| Records for this task |
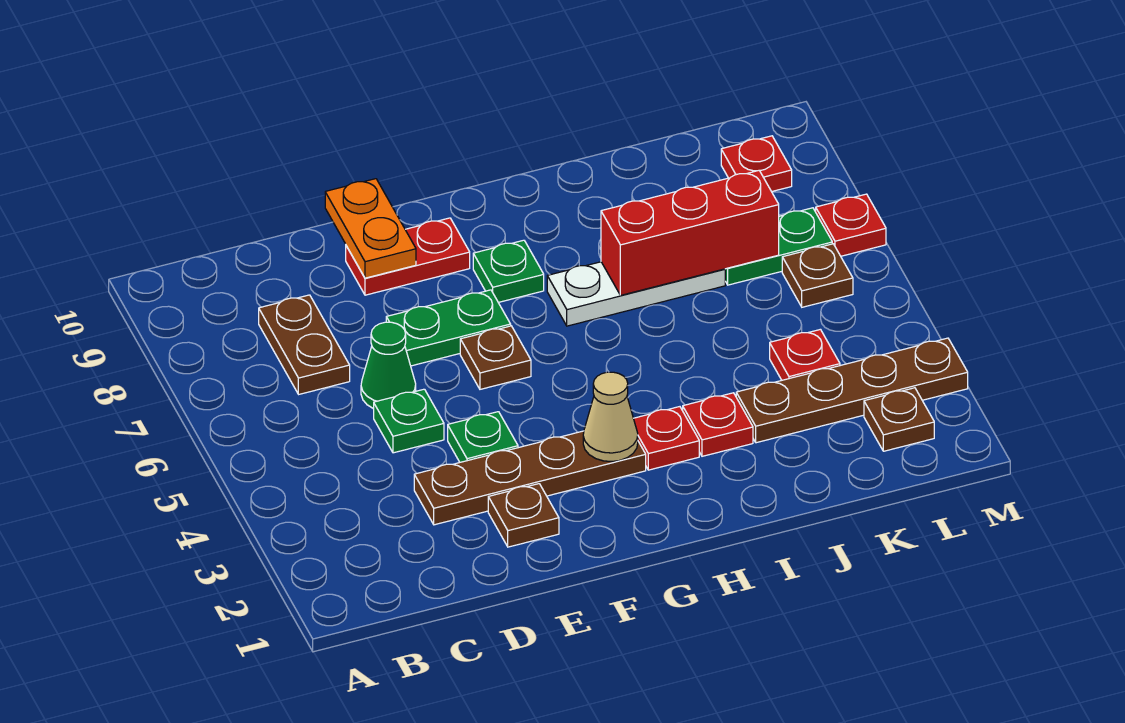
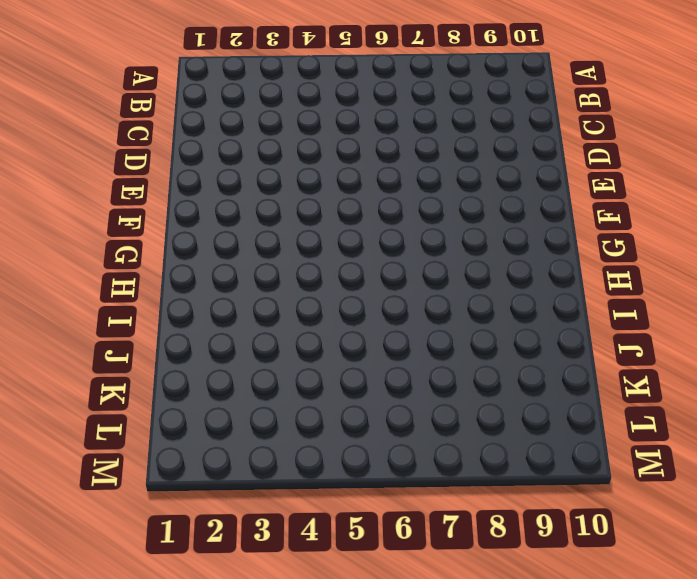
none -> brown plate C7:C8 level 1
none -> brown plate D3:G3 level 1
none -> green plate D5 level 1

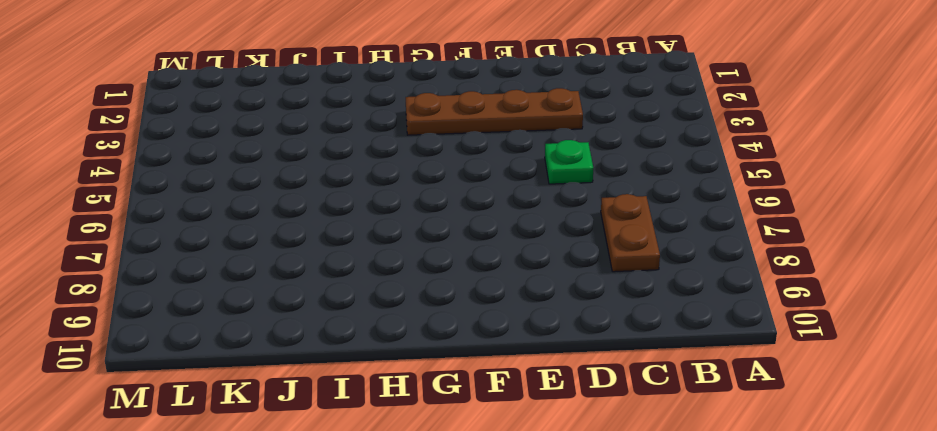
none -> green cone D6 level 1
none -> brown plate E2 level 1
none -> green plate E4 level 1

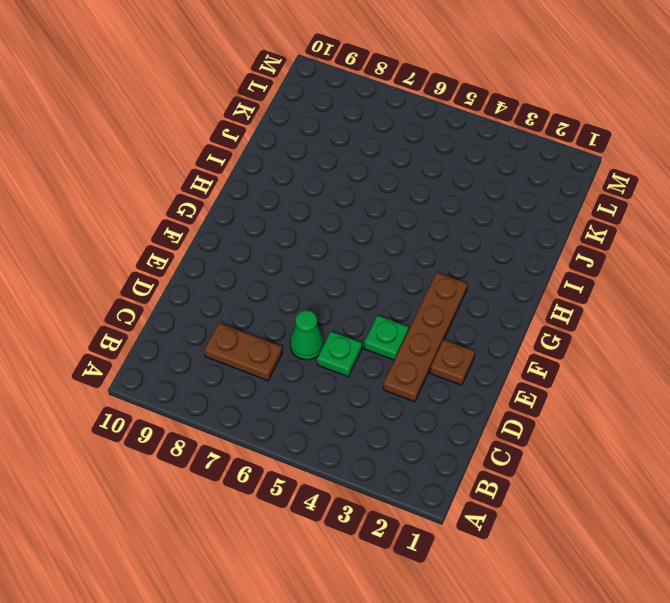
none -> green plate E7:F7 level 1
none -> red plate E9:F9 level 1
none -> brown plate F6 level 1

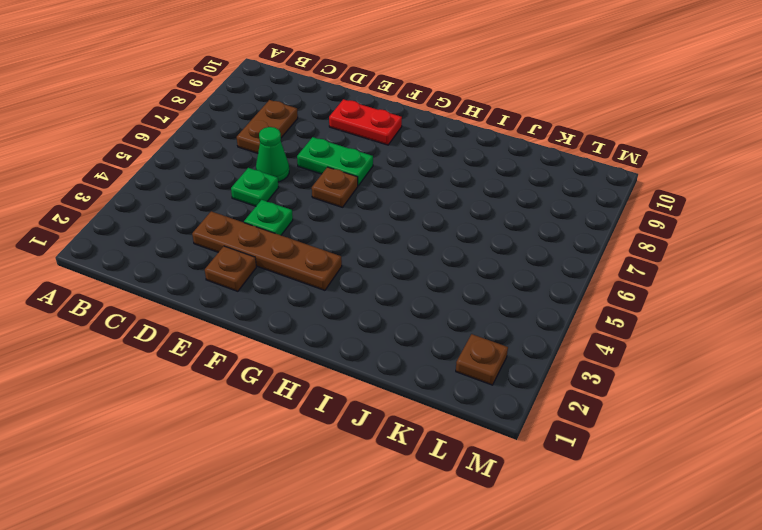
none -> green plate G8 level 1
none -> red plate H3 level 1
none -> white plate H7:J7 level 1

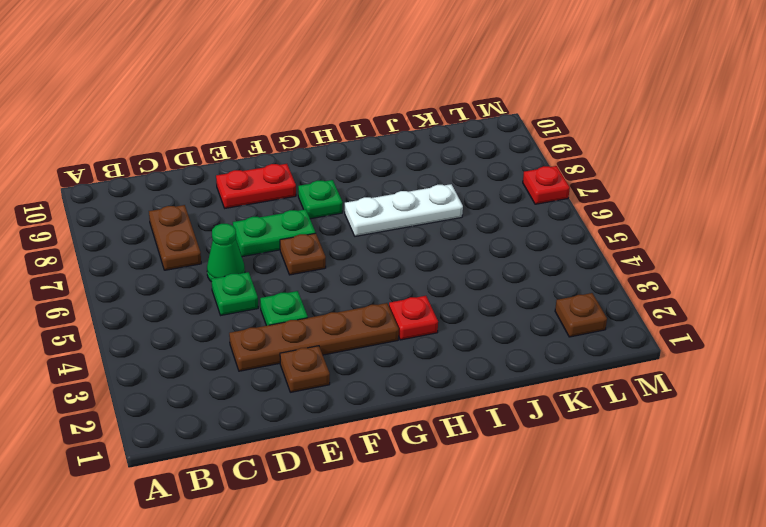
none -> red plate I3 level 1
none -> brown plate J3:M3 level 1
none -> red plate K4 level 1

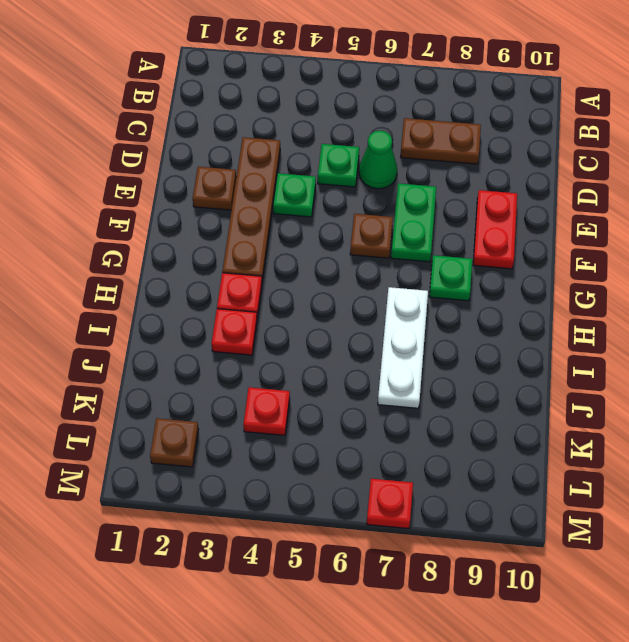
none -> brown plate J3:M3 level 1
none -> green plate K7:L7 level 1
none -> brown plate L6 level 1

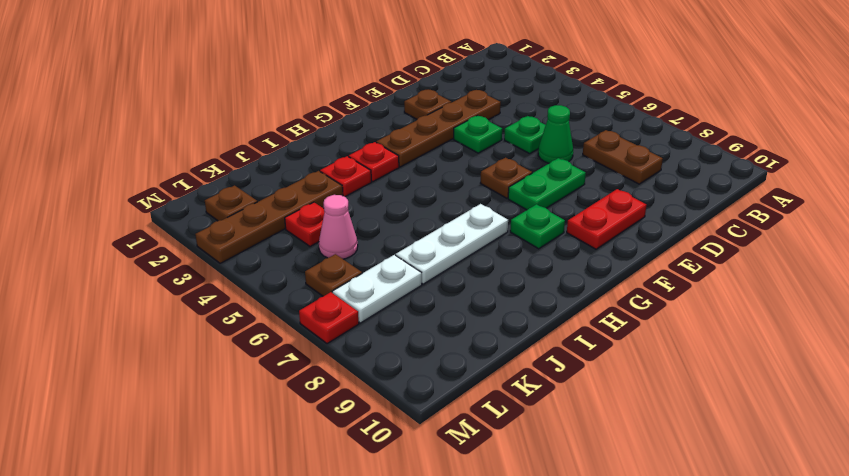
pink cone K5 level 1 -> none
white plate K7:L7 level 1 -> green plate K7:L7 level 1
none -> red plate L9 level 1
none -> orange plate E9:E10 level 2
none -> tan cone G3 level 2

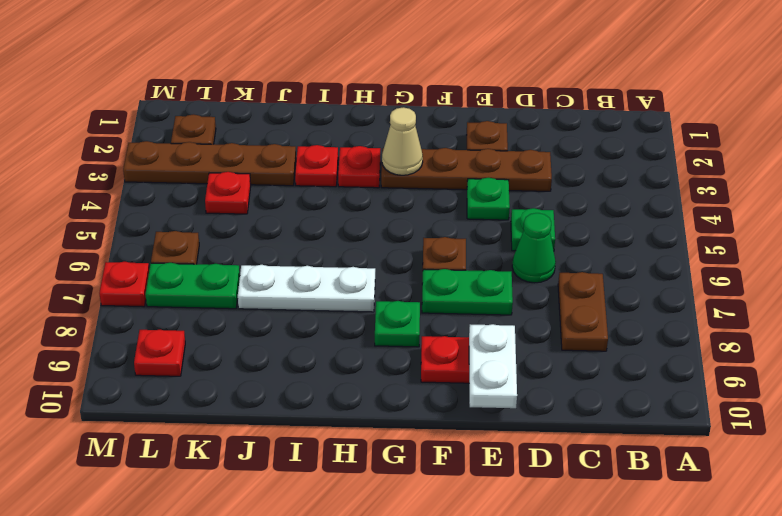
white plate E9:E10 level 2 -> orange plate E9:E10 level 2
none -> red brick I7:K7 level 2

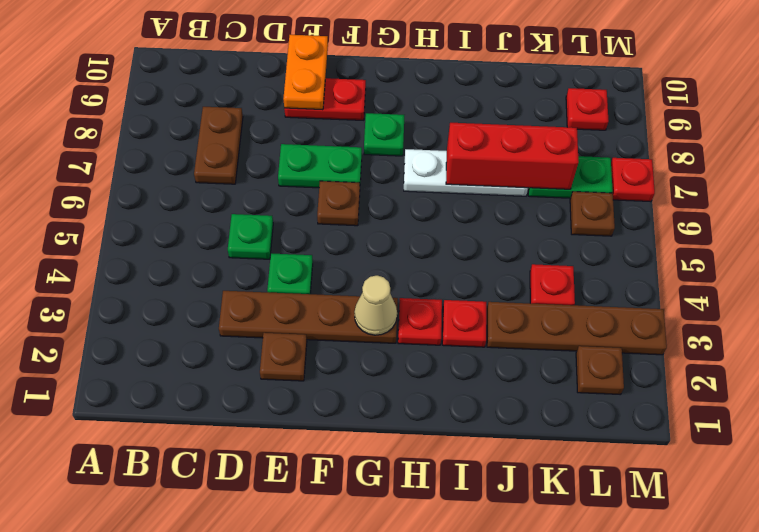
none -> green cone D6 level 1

| Task to complete |
If a picture appears among the records, leave it out, and otherwise reproduce exactly every line from the first line through the one with "none -> brown plate L6 level 1", both included.

| Response area |
none -> brown plate C7:C8 level 1
none -> brown plate D3:G3 level 1
none -> green plate D5 level 1

none -> green cone D6 level 1
none -> brown plate E2 level 1
none -> green plate E4 level 1

none -> green plate E7:F7 level 1
none -> red plate E9:F9 level 1
none -> brown plate F6 level 1

none -> green plate G8 level 1
none -> red plate H3 level 1
none -> white plate H7:J7 level 1

none -> red plate I3 level 1
none -> brown plate J3:M3 level 1
none -> red plate K4 level 1

none -> brown plate J3:M3 level 1
none -> green plate K7:L7 level 1
none -> brown plate L6 level 1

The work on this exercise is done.